» **Task to complete**: Your output should be the lines below from the one holding "camera: 90 degrees right, 20 degrees down" through the one holding "(769, 156) = (641, 218): pink", transcribed exactly, with no pictures.

» **Task input**:
────

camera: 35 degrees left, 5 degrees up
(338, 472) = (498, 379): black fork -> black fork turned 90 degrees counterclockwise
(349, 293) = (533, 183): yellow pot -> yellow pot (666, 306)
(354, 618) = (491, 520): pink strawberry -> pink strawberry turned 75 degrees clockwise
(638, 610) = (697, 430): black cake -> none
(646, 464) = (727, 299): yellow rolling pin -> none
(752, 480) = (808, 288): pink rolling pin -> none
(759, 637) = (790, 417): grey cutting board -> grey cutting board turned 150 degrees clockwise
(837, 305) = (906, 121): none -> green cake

────

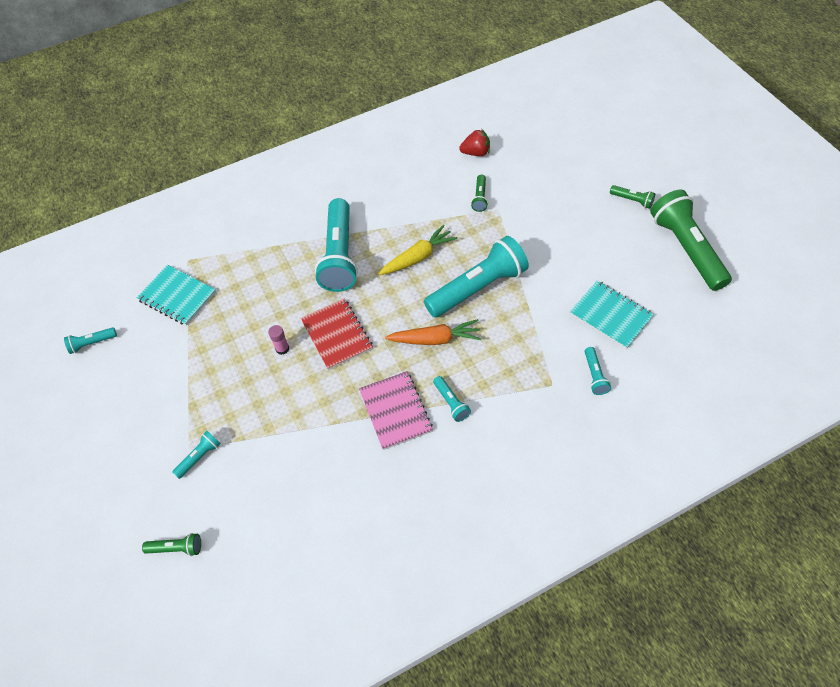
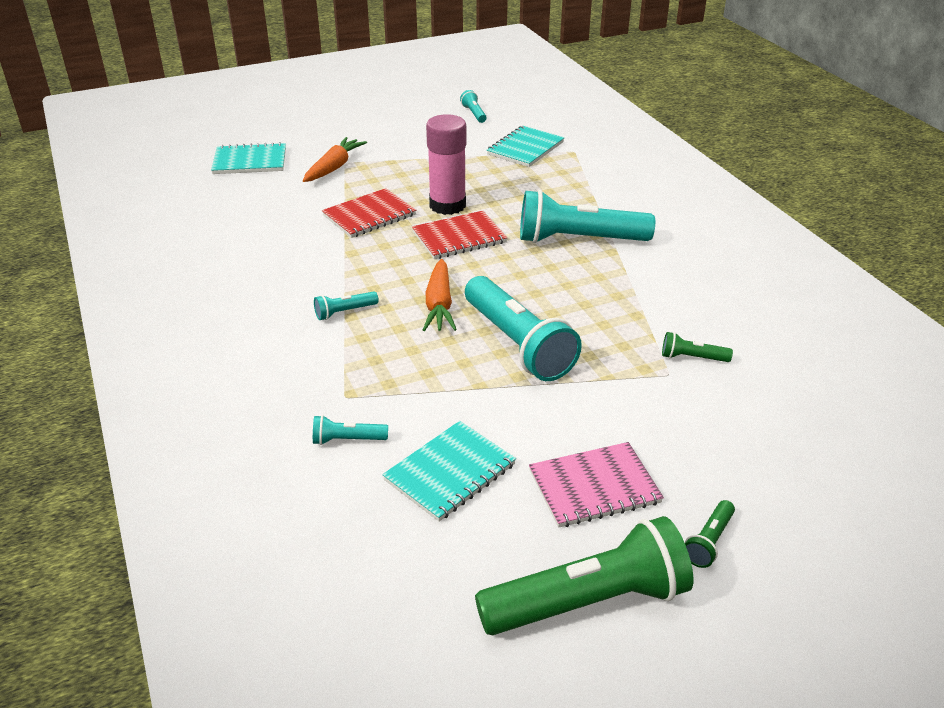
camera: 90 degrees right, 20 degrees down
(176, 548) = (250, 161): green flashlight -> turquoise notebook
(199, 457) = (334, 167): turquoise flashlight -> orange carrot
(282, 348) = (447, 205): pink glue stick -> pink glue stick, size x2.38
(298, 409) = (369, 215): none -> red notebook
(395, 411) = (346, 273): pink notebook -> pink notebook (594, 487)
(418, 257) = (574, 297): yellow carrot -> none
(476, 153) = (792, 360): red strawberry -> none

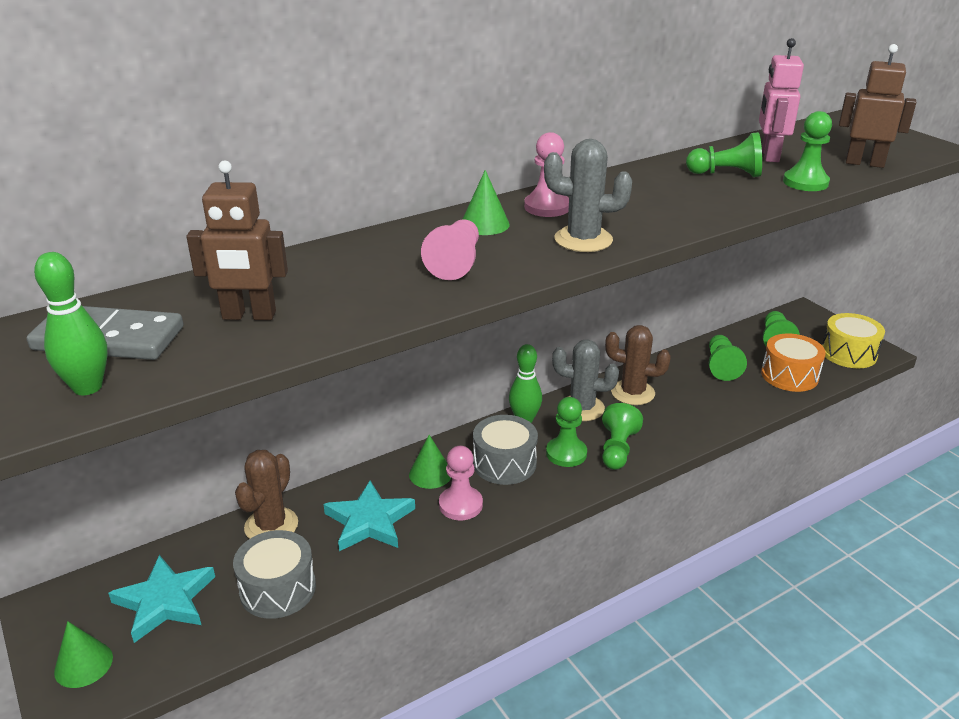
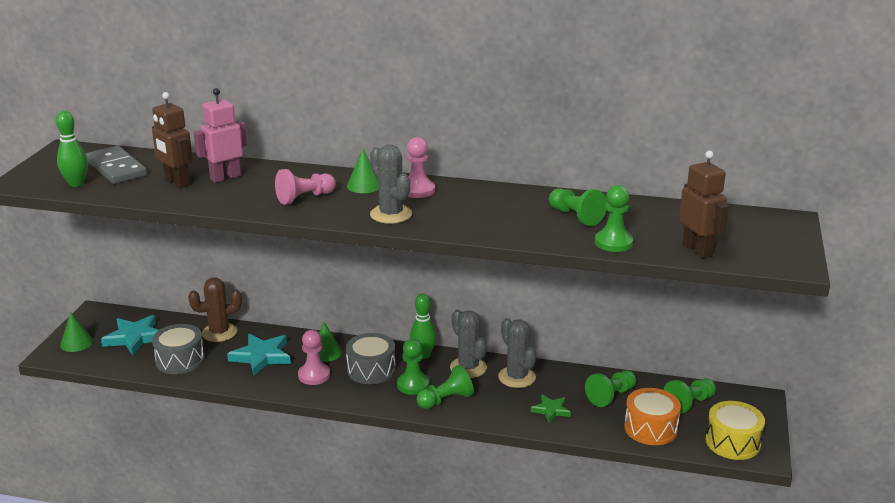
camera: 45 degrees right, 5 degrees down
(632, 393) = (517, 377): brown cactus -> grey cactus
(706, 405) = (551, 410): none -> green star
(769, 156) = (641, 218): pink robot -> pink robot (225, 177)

────

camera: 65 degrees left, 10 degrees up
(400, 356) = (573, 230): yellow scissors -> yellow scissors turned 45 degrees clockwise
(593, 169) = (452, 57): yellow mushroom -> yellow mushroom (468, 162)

────

» **Exercise answer**:
camera: 90 degrees right, 20 degrees down
(176, 548) = (250, 161): green flashlight -> turquoise notebook
(199, 457) = (334, 167): turquoise flashlight -> orange carrot
(282, 348) = (447, 205): pink glue stick -> pink glue stick, size x2.38
(298, 409) = (369, 215): none -> red notebook
(395, 411) = (346, 273): pink notebook -> pink notebook (594, 487)
(418, 257) = (574, 297): yellow carrot -> none
(476, 153) = (792, 360): red strawberry -> none

camera: 45 degrees right, 5 degrees down
(632, 393) = (517, 377): brown cactus -> grey cactus
(706, 405) = (551, 410): none -> green star
(769, 156) = (641, 218): pink robot -> pink robot (225, 177)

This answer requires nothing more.